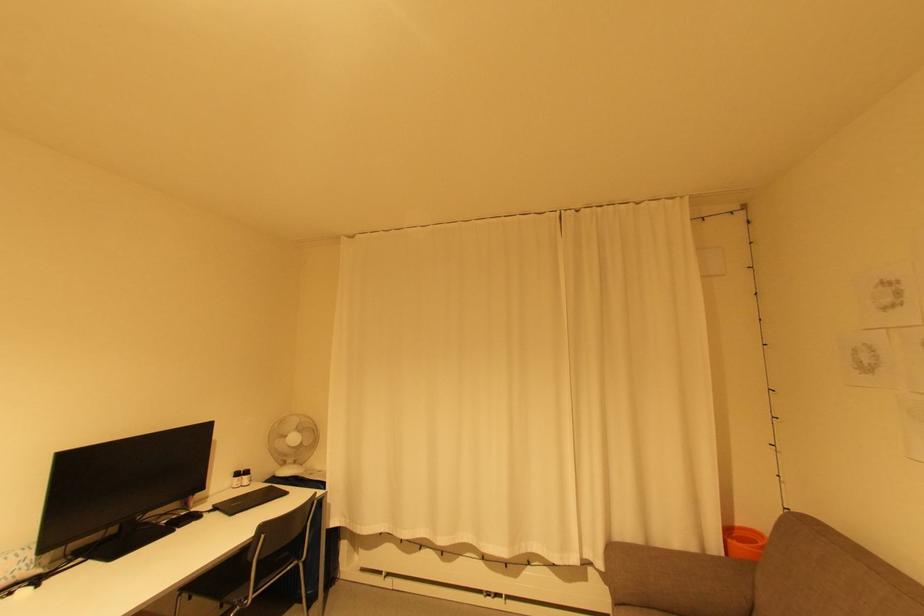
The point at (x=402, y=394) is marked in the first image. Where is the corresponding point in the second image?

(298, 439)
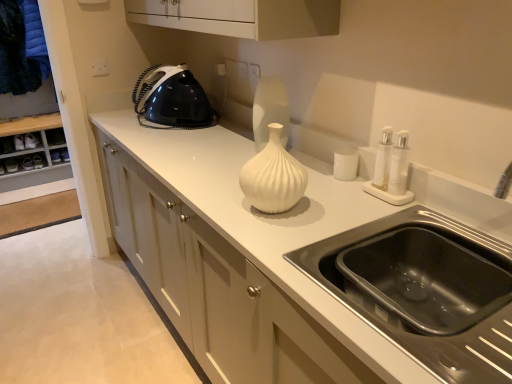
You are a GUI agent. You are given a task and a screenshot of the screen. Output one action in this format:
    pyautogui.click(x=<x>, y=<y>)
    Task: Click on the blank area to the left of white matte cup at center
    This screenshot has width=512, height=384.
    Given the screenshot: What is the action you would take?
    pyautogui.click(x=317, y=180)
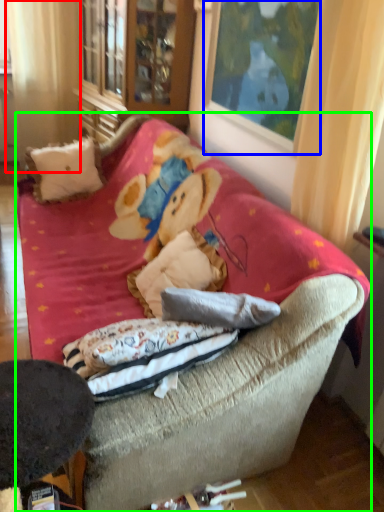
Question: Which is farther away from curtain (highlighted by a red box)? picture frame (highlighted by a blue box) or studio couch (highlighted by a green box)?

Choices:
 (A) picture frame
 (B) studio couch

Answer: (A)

═══

Short task | Reproduce all of the rows above verbatim, leaving out the pictures.

Answer to this task |
The point at (x=402, y=394) is marked in the first image. Where is the corresponding point in the second image?

(298, 439)
You are a GUI agent. You are given a task and a screenshot of the screen. Output one action in this format:
    pyautogui.click(x=<x>, y=<y>)
    Task: Click on the blank area to the left of white matte cup at center
    This screenshot has width=512, height=384.
    Given the screenshot: What is the action you would take?
    pyautogui.click(x=317, y=180)
Question: Which is farther away from curtain (highlighted by a red box)? picture frame (highlighted by a blue box) or studio couch (highlighted by a green box)?

Choices:
 (A) picture frame
 (B) studio couch

Answer: (A)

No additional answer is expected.